→ TRY IT
In the records below, find the line that contains "(222, 266) = (174, 337): white carrot -> none" and the line that contains "(684, 185) = (605, 218): grey", then retype exactly those two lines and every line between them.

→ RECORDED DATA
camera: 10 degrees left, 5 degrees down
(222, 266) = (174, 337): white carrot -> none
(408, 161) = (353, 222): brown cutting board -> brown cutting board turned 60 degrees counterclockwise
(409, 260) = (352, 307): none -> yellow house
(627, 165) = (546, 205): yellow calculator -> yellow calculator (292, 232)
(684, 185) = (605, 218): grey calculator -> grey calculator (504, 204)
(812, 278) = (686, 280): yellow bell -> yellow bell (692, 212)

* * *

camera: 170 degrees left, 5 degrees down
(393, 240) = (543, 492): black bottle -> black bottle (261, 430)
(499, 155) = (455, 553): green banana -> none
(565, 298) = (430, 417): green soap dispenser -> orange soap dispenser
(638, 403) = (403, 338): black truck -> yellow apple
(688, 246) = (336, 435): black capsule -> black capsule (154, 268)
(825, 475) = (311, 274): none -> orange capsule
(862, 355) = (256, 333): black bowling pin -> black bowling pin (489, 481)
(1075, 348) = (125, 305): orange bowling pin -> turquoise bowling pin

→ YOUR RESPONSE
(222, 266) = (174, 337): white carrot -> none
(408, 161) = (353, 222): brown cutting board -> brown cutting board turned 60 degrees counterclockwise
(409, 260) = (352, 307): none -> yellow house
(627, 165) = (546, 205): yellow calculator -> yellow calculator (292, 232)
(684, 185) = (605, 218): grey calculator -> grey calculator (504, 204)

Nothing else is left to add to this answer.